» **The problem**
Please copy, exactly as they appear below, the lines from the one containing "none -> purple tile A3:B4 level 2" through the one containing "black brick H9".

------------------------------

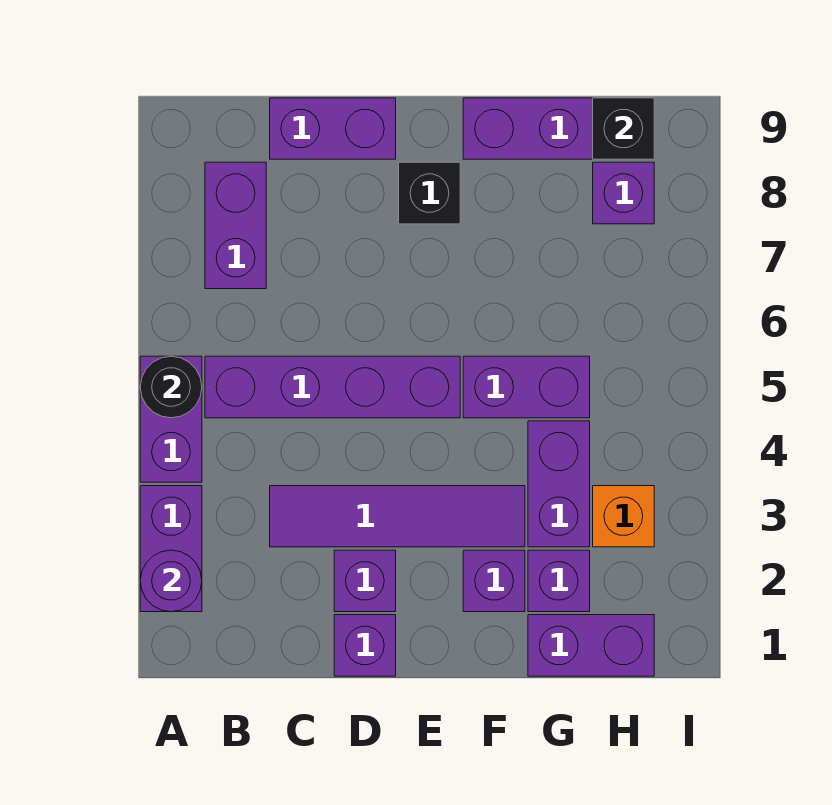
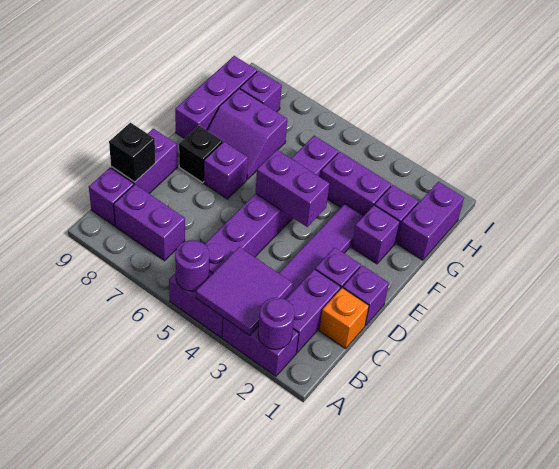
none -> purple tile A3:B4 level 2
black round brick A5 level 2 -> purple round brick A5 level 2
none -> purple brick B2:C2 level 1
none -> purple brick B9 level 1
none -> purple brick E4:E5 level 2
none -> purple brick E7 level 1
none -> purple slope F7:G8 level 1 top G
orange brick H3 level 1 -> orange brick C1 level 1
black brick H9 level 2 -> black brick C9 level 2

------------------------------

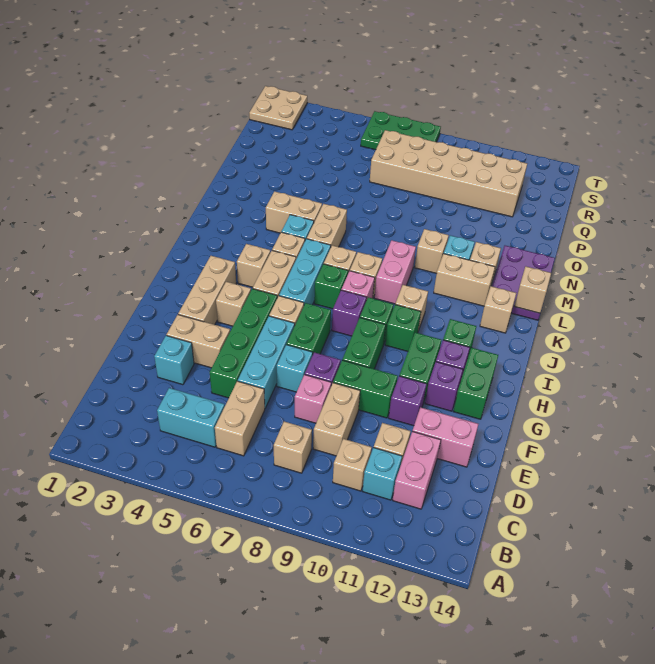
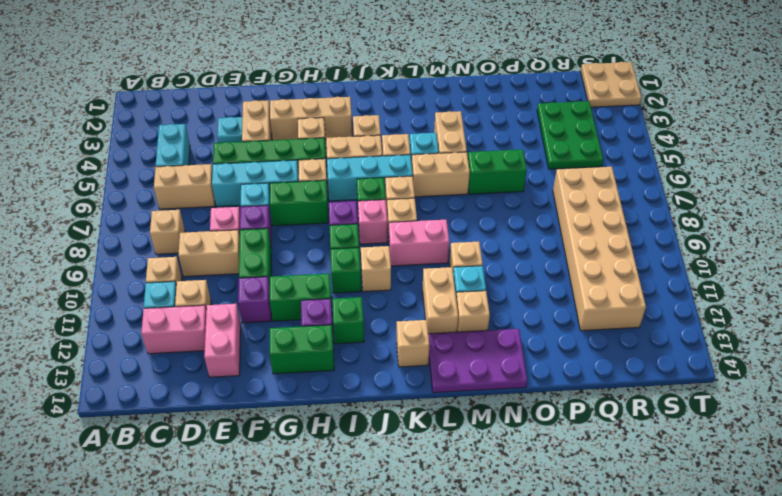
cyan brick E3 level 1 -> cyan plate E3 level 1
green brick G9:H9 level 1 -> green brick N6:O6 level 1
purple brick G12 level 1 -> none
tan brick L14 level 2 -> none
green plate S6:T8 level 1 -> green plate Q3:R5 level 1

------------------------------

» **Solution**
none -> purple tile A3:B4 level 2
black round brick A5 level 2 -> purple round brick A5 level 2
none -> purple brick B2:C2 level 1
none -> purple brick B9 level 1
none -> purple brick E4:E5 level 2
none -> purple brick E7 level 1
none -> purple slope F7:G8 level 1 top G
orange brick H3 level 1 -> orange brick C1 level 1
black brick H9 level 2 -> black brick C9 level 2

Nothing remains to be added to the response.